When you have gone through the records below, state only how many lines include the word "camera".
------------------------------------------------
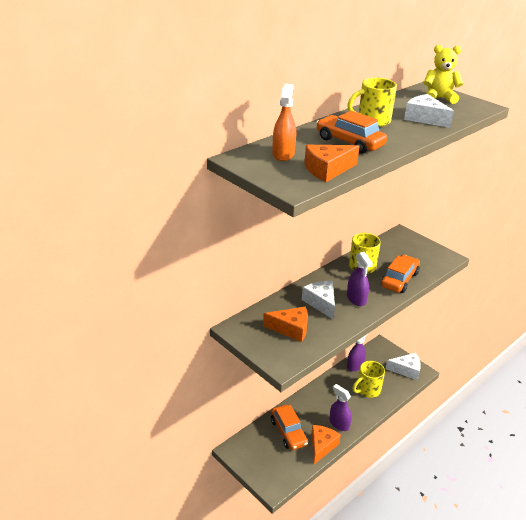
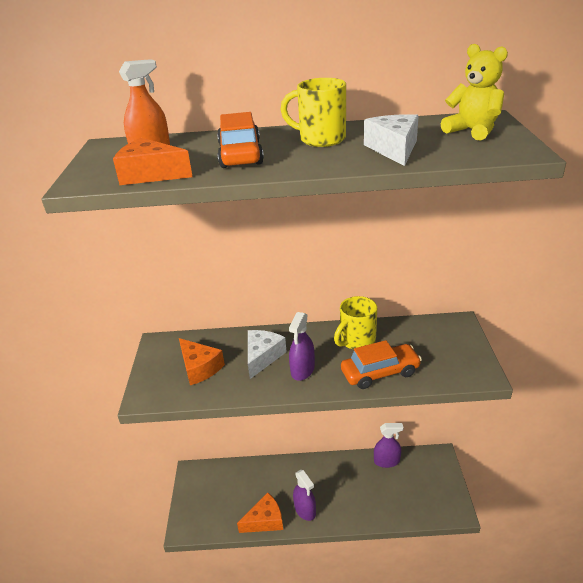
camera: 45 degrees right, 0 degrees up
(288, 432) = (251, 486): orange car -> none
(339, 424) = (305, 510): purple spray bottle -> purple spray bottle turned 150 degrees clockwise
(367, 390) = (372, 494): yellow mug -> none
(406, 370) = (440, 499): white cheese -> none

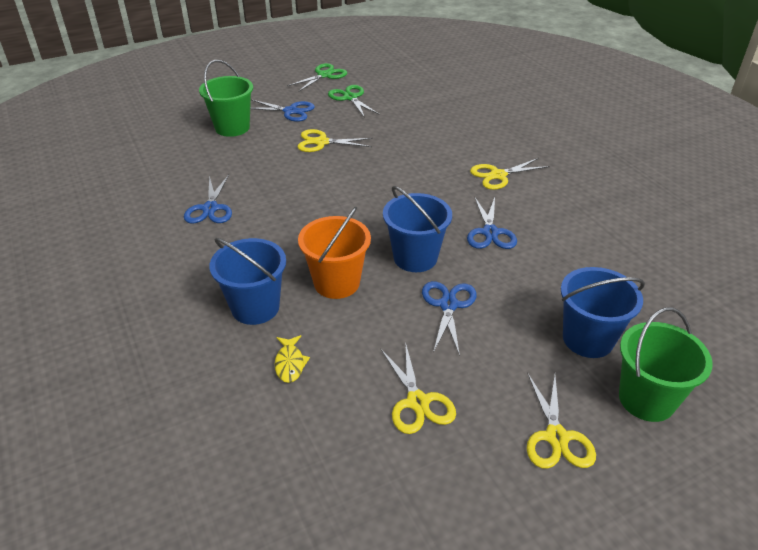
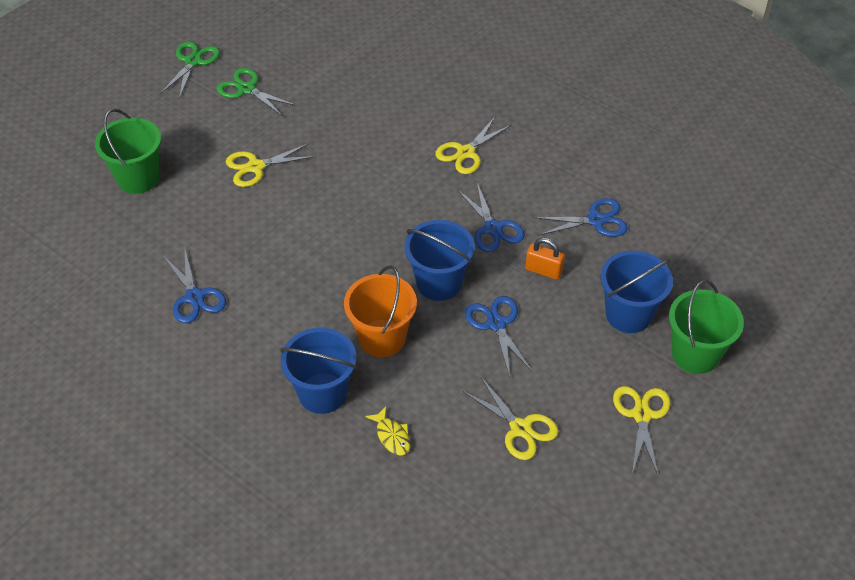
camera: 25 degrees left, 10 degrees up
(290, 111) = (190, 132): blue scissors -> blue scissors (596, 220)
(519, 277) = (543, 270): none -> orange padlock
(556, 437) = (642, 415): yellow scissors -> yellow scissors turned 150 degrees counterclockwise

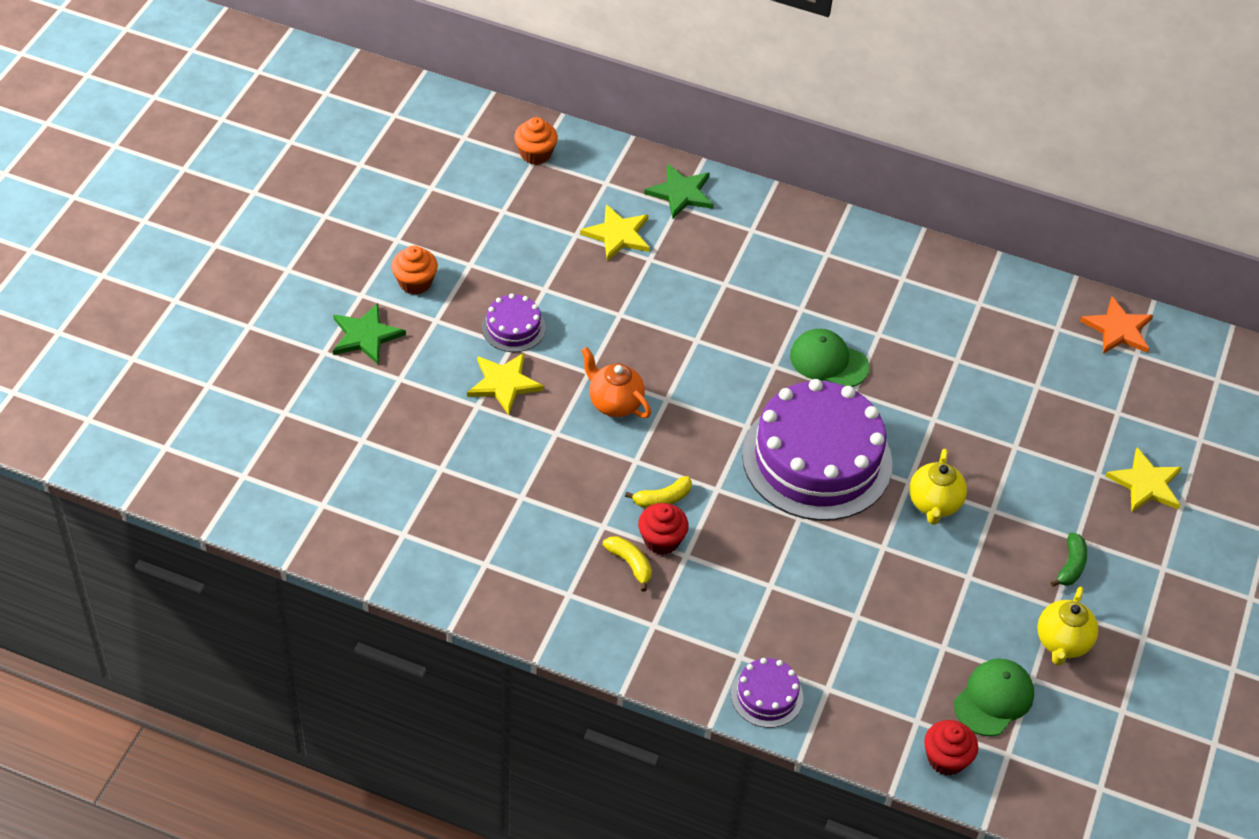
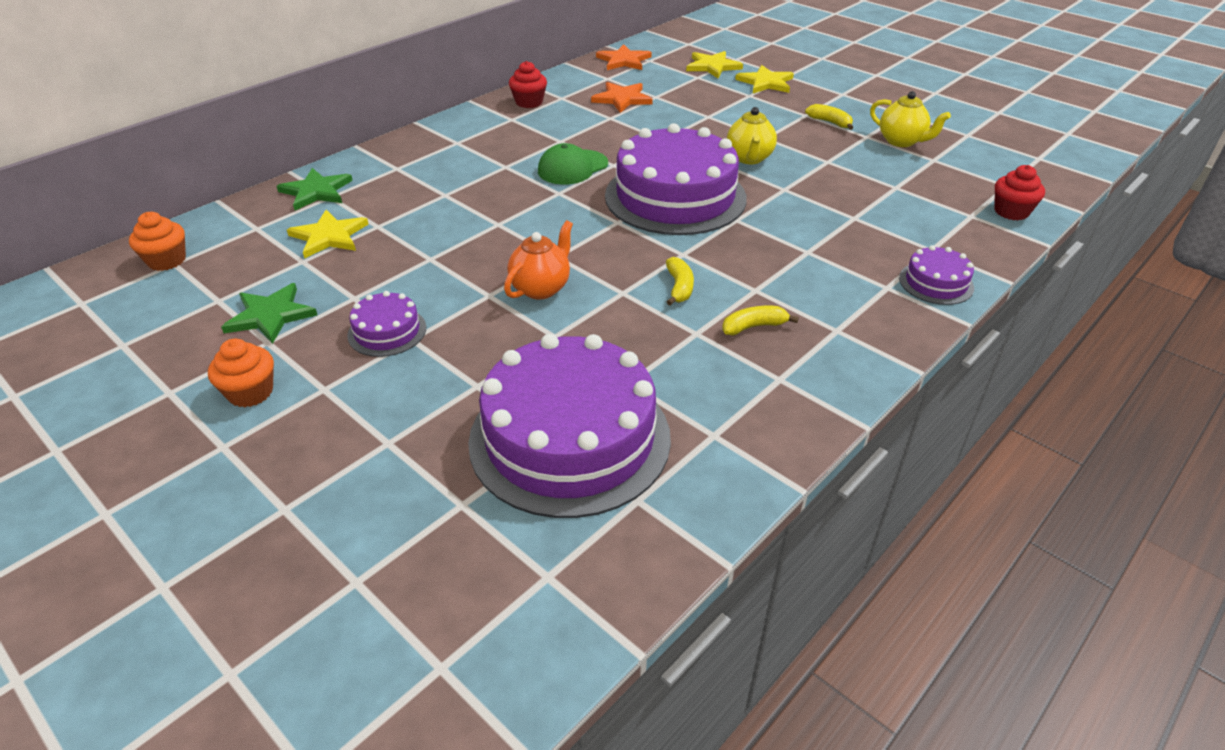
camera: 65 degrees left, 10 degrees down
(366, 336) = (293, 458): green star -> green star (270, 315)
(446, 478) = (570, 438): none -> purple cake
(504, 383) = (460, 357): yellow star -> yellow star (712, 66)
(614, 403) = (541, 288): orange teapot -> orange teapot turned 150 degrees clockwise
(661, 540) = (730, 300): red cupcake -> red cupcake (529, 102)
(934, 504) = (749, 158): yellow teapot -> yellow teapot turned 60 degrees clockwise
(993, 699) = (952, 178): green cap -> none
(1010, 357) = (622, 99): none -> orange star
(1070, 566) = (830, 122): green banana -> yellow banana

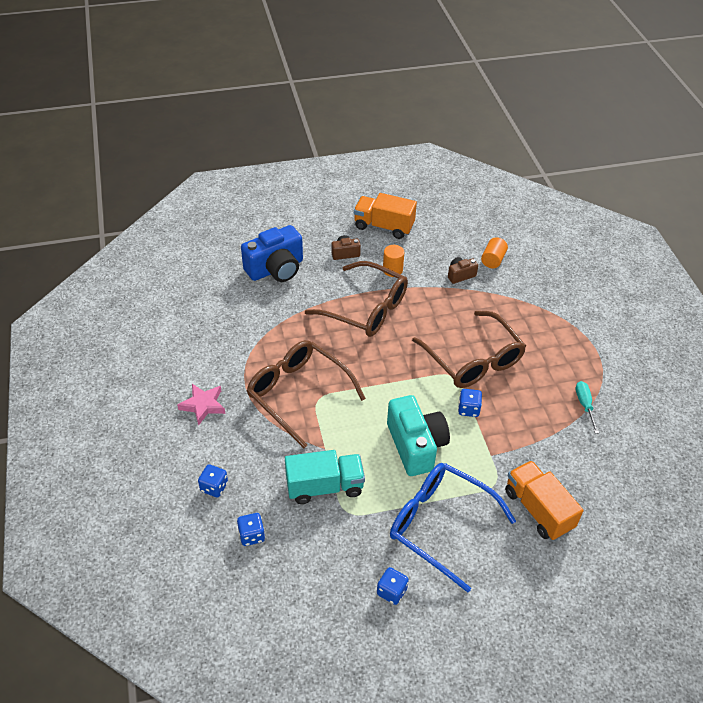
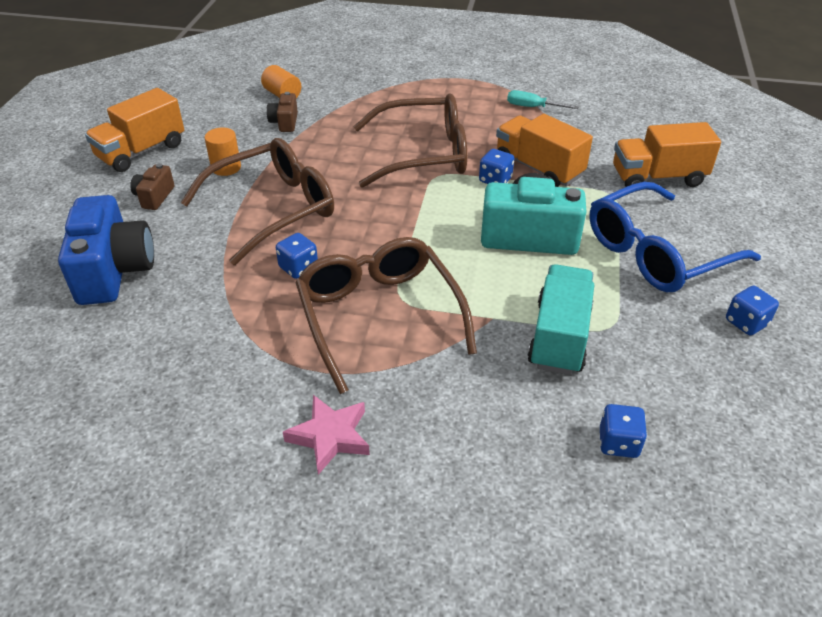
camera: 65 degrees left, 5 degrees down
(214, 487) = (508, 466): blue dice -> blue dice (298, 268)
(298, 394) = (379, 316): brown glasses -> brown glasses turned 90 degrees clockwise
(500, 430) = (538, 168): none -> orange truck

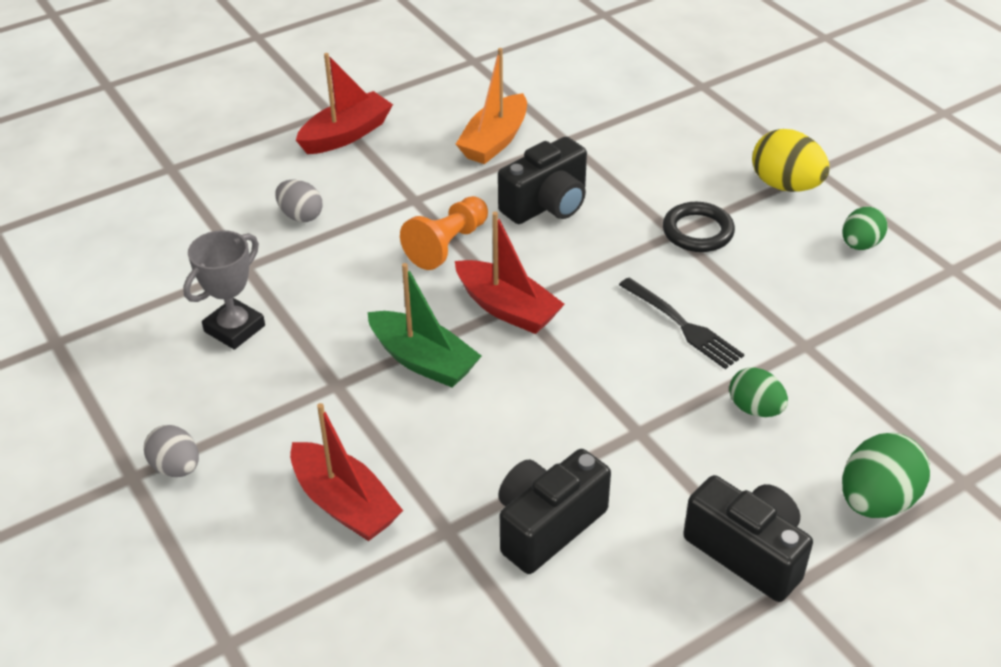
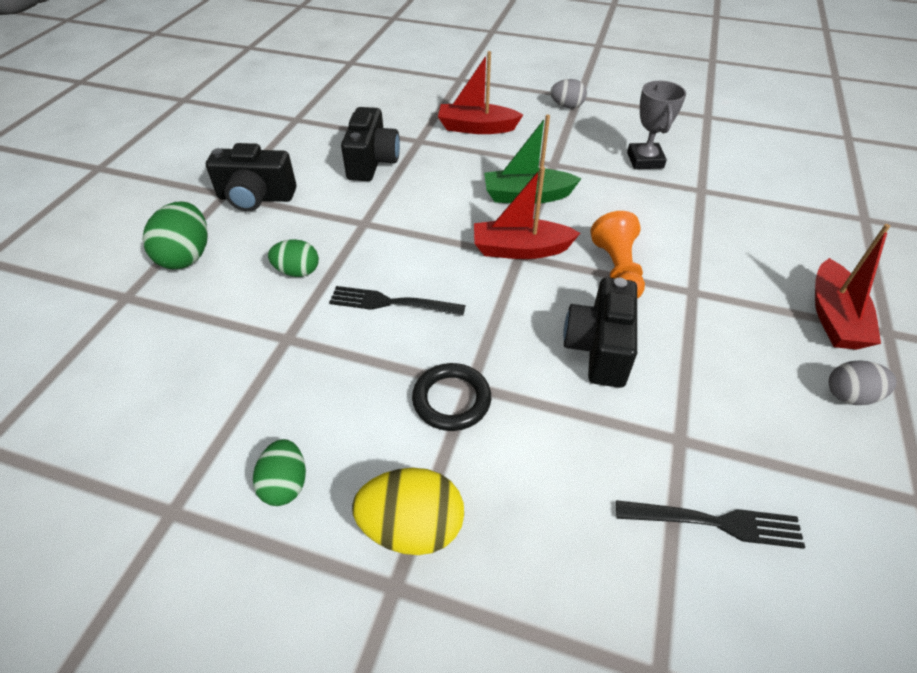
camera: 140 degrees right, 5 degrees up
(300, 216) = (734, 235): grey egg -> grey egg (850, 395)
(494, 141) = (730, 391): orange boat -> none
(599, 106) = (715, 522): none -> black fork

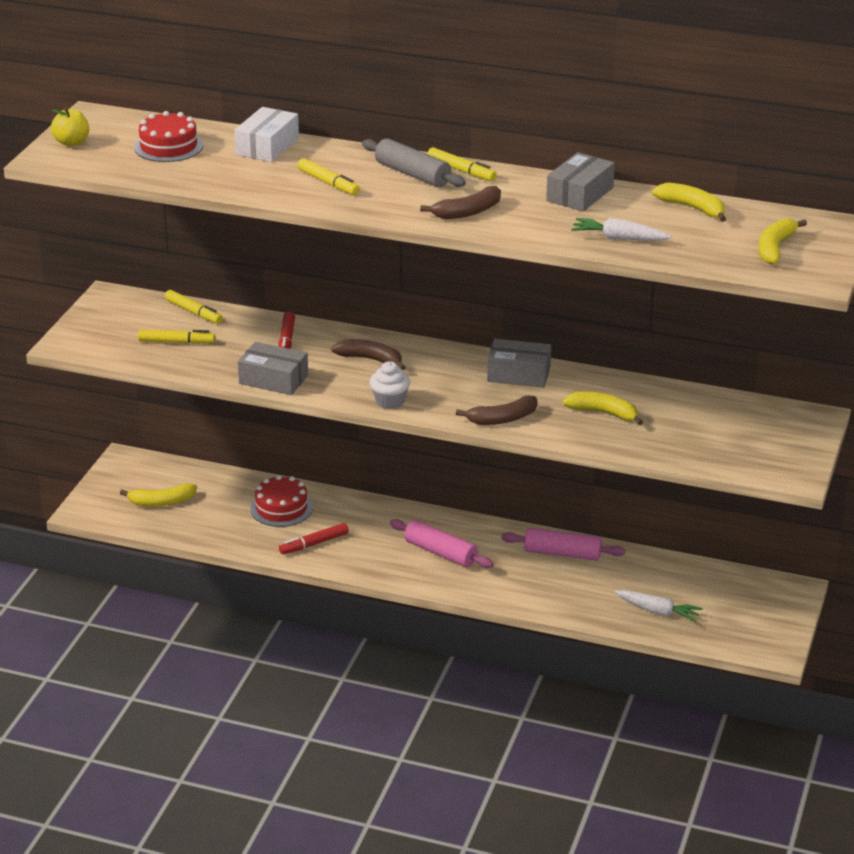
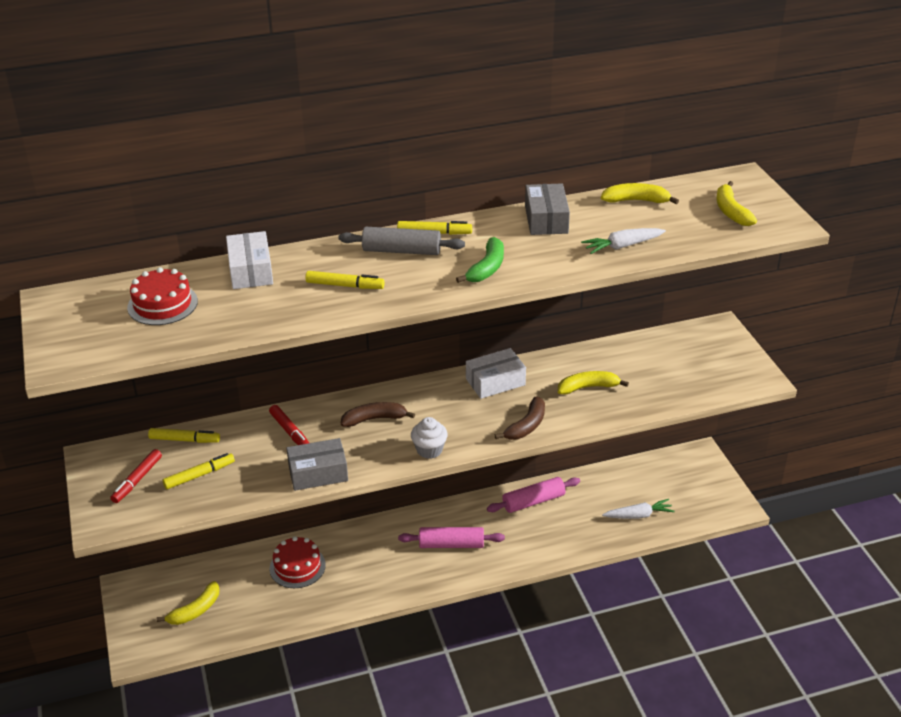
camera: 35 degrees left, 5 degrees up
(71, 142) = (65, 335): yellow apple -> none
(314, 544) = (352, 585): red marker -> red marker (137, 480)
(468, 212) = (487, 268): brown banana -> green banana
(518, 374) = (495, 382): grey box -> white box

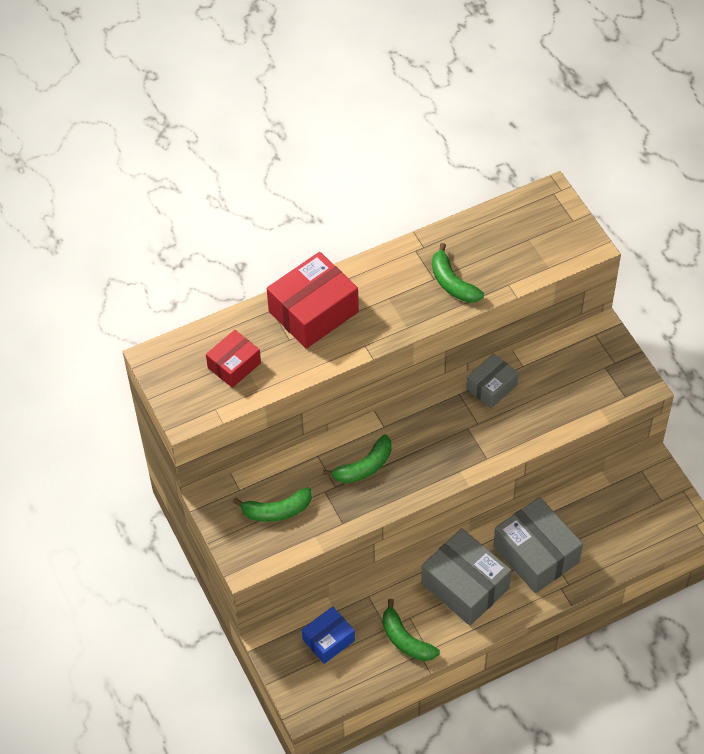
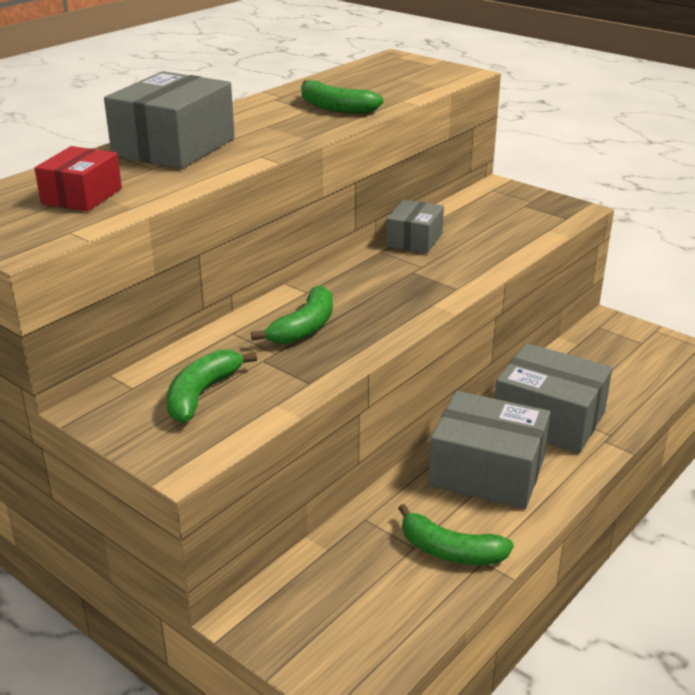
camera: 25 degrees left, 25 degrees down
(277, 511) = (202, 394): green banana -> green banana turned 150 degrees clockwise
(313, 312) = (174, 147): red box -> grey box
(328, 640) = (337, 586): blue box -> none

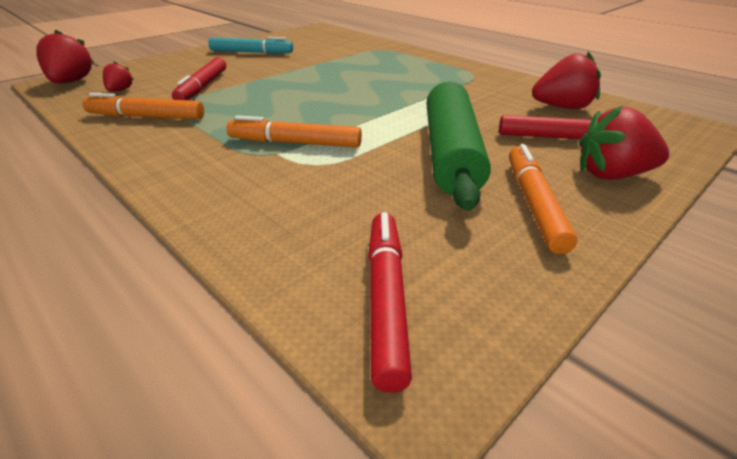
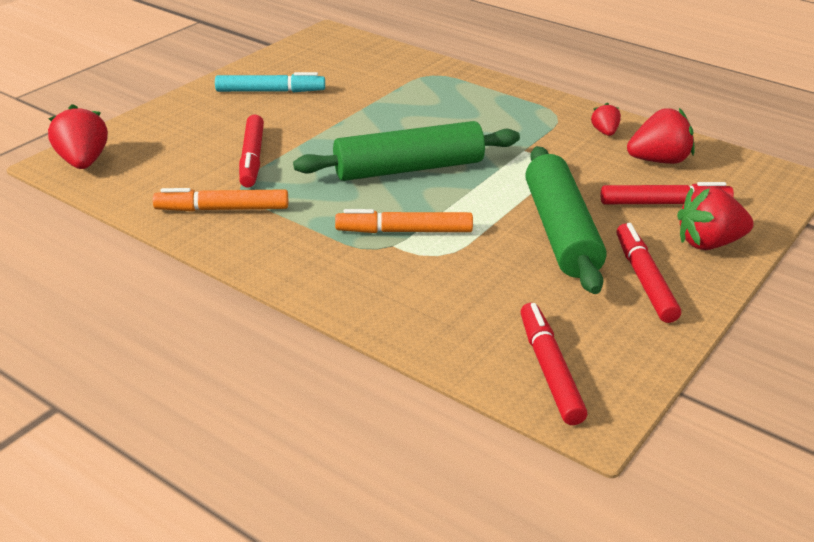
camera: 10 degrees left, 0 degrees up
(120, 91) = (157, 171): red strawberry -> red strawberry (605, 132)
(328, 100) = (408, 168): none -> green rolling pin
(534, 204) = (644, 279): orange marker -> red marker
------------------------------------------------
--- The answer ---
8